(Required action) Write all of the entries again. Keep them exactly as they are.

(Colored object listings)
▶
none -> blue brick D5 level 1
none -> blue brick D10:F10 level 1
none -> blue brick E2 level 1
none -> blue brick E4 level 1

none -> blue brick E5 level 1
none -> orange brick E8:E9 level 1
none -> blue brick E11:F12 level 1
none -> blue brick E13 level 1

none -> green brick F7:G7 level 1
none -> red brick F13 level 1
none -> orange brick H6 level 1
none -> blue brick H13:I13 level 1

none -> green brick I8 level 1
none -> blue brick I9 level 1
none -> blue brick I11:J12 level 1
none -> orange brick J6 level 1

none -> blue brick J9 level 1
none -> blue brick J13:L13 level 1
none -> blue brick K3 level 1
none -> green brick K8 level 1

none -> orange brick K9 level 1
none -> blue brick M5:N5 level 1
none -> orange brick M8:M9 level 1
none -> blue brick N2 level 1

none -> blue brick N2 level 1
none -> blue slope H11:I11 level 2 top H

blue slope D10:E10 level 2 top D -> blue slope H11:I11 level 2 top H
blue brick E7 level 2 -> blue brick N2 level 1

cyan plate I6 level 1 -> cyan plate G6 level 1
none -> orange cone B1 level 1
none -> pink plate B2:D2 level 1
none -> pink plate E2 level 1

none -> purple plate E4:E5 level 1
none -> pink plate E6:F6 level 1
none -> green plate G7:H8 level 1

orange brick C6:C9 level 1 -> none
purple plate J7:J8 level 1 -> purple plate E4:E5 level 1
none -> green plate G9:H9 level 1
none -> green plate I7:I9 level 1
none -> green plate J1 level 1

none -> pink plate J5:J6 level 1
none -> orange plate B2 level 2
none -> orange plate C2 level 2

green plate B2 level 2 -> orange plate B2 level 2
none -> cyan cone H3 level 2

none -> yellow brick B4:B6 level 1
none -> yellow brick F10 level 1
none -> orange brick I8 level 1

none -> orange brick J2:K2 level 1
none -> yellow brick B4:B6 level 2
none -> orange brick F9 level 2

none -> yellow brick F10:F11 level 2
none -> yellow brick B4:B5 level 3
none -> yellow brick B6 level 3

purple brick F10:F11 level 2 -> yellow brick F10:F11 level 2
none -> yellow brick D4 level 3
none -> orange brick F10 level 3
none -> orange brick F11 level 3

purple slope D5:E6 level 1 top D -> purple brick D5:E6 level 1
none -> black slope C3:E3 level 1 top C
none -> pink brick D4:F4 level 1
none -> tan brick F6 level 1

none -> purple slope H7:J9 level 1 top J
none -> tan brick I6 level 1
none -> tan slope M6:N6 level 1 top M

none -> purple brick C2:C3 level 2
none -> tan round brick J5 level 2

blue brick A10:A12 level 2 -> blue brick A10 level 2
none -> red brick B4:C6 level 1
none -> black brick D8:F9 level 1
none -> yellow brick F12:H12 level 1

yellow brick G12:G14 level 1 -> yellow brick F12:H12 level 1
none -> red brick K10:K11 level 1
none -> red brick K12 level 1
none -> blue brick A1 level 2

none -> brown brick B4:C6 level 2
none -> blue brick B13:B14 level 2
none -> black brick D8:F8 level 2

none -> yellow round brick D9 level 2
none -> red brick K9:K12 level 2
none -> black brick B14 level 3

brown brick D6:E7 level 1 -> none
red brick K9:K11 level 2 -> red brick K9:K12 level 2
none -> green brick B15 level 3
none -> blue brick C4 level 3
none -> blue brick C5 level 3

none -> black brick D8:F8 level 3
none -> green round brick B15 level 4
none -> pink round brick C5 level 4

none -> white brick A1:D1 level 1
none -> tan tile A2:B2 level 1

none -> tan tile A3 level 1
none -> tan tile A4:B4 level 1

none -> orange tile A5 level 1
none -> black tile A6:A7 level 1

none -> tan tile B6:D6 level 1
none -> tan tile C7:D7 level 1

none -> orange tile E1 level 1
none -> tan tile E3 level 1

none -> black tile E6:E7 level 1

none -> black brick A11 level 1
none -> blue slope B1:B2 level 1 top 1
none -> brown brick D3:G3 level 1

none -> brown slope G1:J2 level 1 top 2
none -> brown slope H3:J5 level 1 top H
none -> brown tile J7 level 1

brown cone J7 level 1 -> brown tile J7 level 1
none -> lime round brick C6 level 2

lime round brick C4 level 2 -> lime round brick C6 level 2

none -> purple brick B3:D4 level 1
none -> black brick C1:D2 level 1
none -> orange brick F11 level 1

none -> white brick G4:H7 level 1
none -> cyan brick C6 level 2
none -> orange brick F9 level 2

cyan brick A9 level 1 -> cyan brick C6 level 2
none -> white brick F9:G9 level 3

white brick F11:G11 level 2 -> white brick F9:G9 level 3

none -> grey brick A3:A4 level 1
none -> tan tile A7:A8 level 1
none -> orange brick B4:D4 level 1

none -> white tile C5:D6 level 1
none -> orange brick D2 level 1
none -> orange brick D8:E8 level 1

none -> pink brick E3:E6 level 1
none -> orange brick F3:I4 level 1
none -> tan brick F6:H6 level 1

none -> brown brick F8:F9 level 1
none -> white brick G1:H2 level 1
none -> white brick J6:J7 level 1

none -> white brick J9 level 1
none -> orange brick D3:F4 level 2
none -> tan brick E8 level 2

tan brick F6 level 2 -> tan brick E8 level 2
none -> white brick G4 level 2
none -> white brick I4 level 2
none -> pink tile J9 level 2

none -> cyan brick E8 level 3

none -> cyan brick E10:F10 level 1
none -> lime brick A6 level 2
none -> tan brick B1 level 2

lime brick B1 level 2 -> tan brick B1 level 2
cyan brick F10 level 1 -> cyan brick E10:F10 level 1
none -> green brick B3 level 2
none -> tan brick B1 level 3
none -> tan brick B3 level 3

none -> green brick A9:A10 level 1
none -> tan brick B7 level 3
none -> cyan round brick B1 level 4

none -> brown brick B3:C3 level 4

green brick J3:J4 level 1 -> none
◀
(Finished exercise)
none -> blue brick D5 level 1
none -> blue brick D10:F10 level 1
none -> blue brick E2 level 1
none -> blue brick E4 level 1

none -> blue brick E5 level 1
none -> orange brick E8:E9 level 1
none -> blue brick E11:F12 level 1
none -> blue brick E13 level 1

none -> green brick F7:G7 level 1
none -> red brick F13 level 1
none -> orange brick H6 level 1
none -> blue brick H13:I13 level 1

none -> green brick I8 level 1
none -> blue brick I9 level 1
none -> blue brick I11:J12 level 1
none -> orange brick J6 level 1

none -> blue brick J9 level 1
none -> blue brick J13:L13 level 1
none -> blue brick K3 level 1
none -> green brick K8 level 1

none -> orange brick K9 level 1
none -> blue brick M5:N5 level 1
none -> orange brick M8:M9 level 1
none -> blue brick N2 level 1

none -> blue brick N2 level 1
none -> blue slope H11:I11 level 2 top H

blue slope D10:E10 level 2 top D -> blue slope H11:I11 level 2 top H
blue brick E7 level 2 -> blue brick N2 level 1

cyan plate I6 level 1 -> cyan plate G6 level 1
none -> orange cone B1 level 1
none -> pink plate B2:D2 level 1
none -> pink plate E2 level 1

none -> purple plate E4:E5 level 1
none -> pink plate E6:F6 level 1
none -> green plate G7:H8 level 1

orange brick C6:C9 level 1 -> none
purple plate J7:J8 level 1 -> purple plate E4:E5 level 1
none -> green plate G9:H9 level 1
none -> green plate I7:I9 level 1
none -> green plate J1 level 1

none -> pink plate J5:J6 level 1
none -> orange plate B2 level 2
none -> orange plate C2 level 2

green plate B2 level 2 -> orange plate B2 level 2
none -> cyan cone H3 level 2

none -> yellow brick B4:B6 level 1
none -> yellow brick F10 level 1
none -> orange brick I8 level 1

none -> orange brick J2:K2 level 1
none -> yellow brick B4:B6 level 2
none -> orange brick F9 level 2

none -> yellow brick F10:F11 level 2
none -> yellow brick B4:B5 level 3
none -> yellow brick B6 level 3

purple brick F10:F11 level 2 -> yellow brick F10:F11 level 2
none -> yellow brick D4 level 3
none -> orange brick F10 level 3
none -> orange brick F11 level 3

purple slope D5:E6 level 1 top D -> purple brick D5:E6 level 1
none -> black slope C3:E3 level 1 top C
none -> pink brick D4:F4 level 1
none -> tan brick F6 level 1

none -> purple slope H7:J9 level 1 top J
none -> tan brick I6 level 1
none -> tan slope M6:N6 level 1 top M

none -> purple brick C2:C3 level 2
none -> tan round brick J5 level 2

blue brick A10:A12 level 2 -> blue brick A10 level 2
none -> red brick B4:C6 level 1
none -> black brick D8:F9 level 1
none -> yellow brick F12:H12 level 1

yellow brick G12:G14 level 1 -> yellow brick F12:H12 level 1
none -> red brick K10:K11 level 1
none -> red brick K12 level 1
none -> blue brick A1 level 2

none -> brown brick B4:C6 level 2
none -> blue brick B13:B14 level 2
none -> black brick D8:F8 level 2

none -> yellow round brick D9 level 2
none -> red brick K9:K12 level 2
none -> black brick B14 level 3

brown brick D6:E7 level 1 -> none
red brick K9:K11 level 2 -> red brick K9:K12 level 2
none -> green brick B15 level 3
none -> blue brick C4 level 3
none -> blue brick C5 level 3

none -> black brick D8:F8 level 3
none -> green round brick B15 level 4
none -> pink round brick C5 level 4

none -> white brick A1:D1 level 1
none -> tan tile A2:B2 level 1

none -> tan tile A3 level 1
none -> tan tile A4:B4 level 1

none -> orange tile A5 level 1
none -> black tile A6:A7 level 1

none -> tan tile B6:D6 level 1
none -> tan tile C7:D7 level 1

none -> orange tile E1 level 1
none -> tan tile E3 level 1

none -> black tile E6:E7 level 1

none -> black brick A11 level 1
none -> blue slope B1:B2 level 1 top 1
none -> brown brick D3:G3 level 1

none -> brown slope G1:J2 level 1 top 2
none -> brown slope H3:J5 level 1 top H
none -> brown tile J7 level 1

brown cone J7 level 1 -> brown tile J7 level 1
none -> lime round brick C6 level 2

lime round brick C4 level 2 -> lime round brick C6 level 2

none -> purple brick B3:D4 level 1
none -> black brick C1:D2 level 1
none -> orange brick F11 level 1

none -> white brick G4:H7 level 1
none -> cyan brick C6 level 2
none -> orange brick F9 level 2

cyan brick A9 level 1 -> cyan brick C6 level 2
none -> white brick F9:G9 level 3

white brick F11:G11 level 2 -> white brick F9:G9 level 3

none -> grey brick A3:A4 level 1
none -> tan tile A7:A8 level 1
none -> orange brick B4:D4 level 1

none -> white tile C5:D6 level 1
none -> orange brick D2 level 1
none -> orange brick D8:E8 level 1

none -> pink brick E3:E6 level 1
none -> orange brick F3:I4 level 1
none -> tan brick F6:H6 level 1

none -> brown brick F8:F9 level 1
none -> white brick G1:H2 level 1
none -> white brick J6:J7 level 1

none -> white brick J9 level 1
none -> orange brick D3:F4 level 2
none -> tan brick E8 level 2

tan brick F6 level 2 -> tan brick E8 level 2
none -> white brick G4 level 2
none -> white brick I4 level 2
none -> pink tile J9 level 2

none -> cyan brick E8 level 3

none -> cyan brick E10:F10 level 1
none -> lime brick A6 level 2
none -> tan brick B1 level 2

lime brick B1 level 2 -> tan brick B1 level 2
cyan brick F10 level 1 -> cyan brick E10:F10 level 1
none -> green brick B3 level 2
none -> tan brick B1 level 3
none -> tan brick B3 level 3

none -> green brick A9:A10 level 1
none -> tan brick B7 level 3
none -> cyan round brick B1 level 4

none -> brown brick B3:C3 level 4

green brick J3:J4 level 1 -> none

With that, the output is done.